Data extract
═══

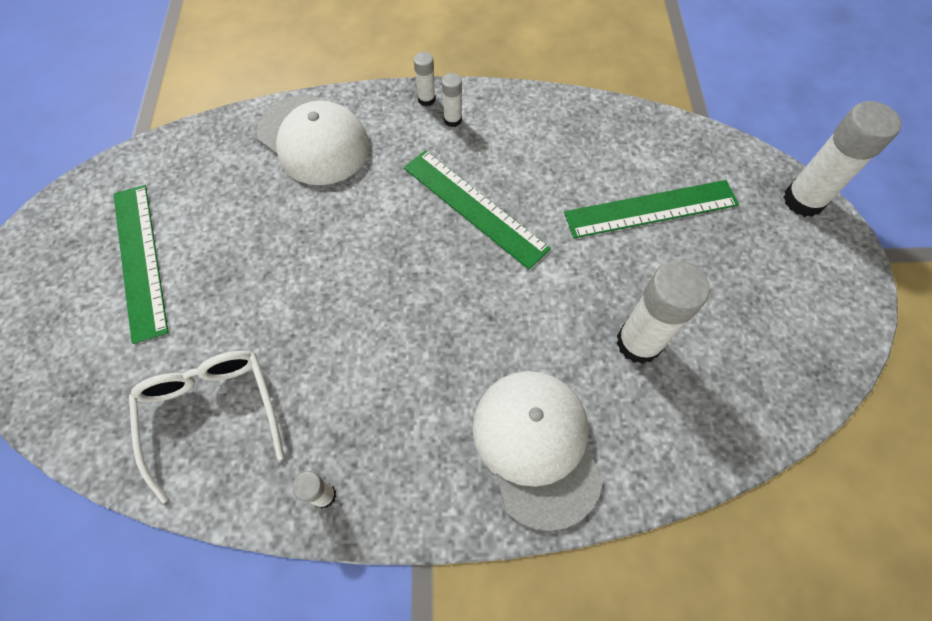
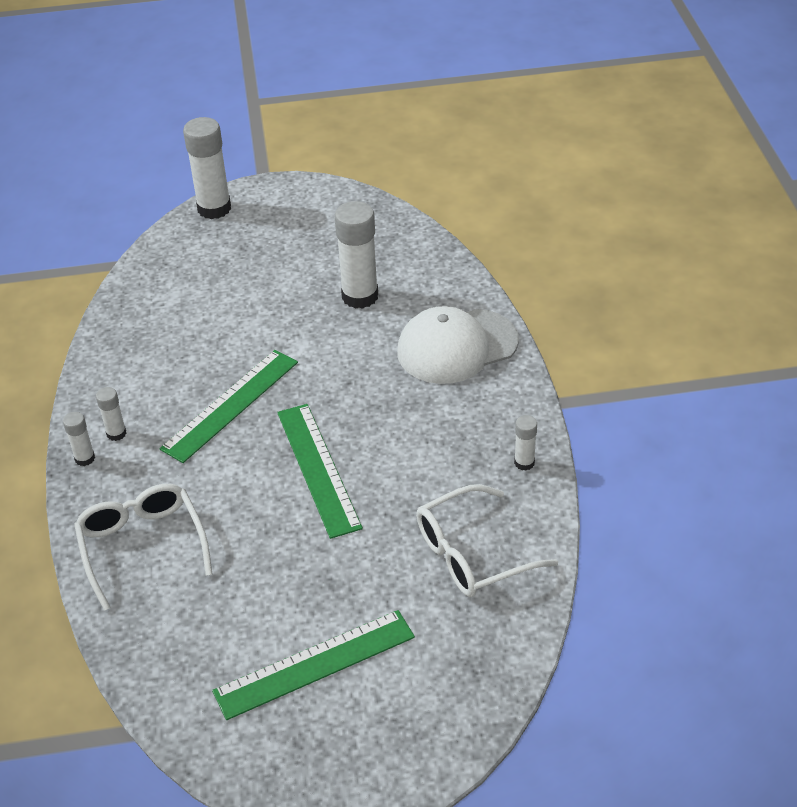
camera: 95 degrees left, 20 degrees down
(313, 140) = (142, 546): white cap -> white glasses
(651, 208) = (227, 292): green ruler -> green ruler (317, 469)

═══

Required action
Down to the last line, reproduce the material above exactly; skip its images.

Answer to this exercise
camera: 95 degrees left, 20 degrees down
(313, 140) = (142, 546): white cap -> white glasses
(651, 208) = (227, 292): green ruler -> green ruler (317, 469)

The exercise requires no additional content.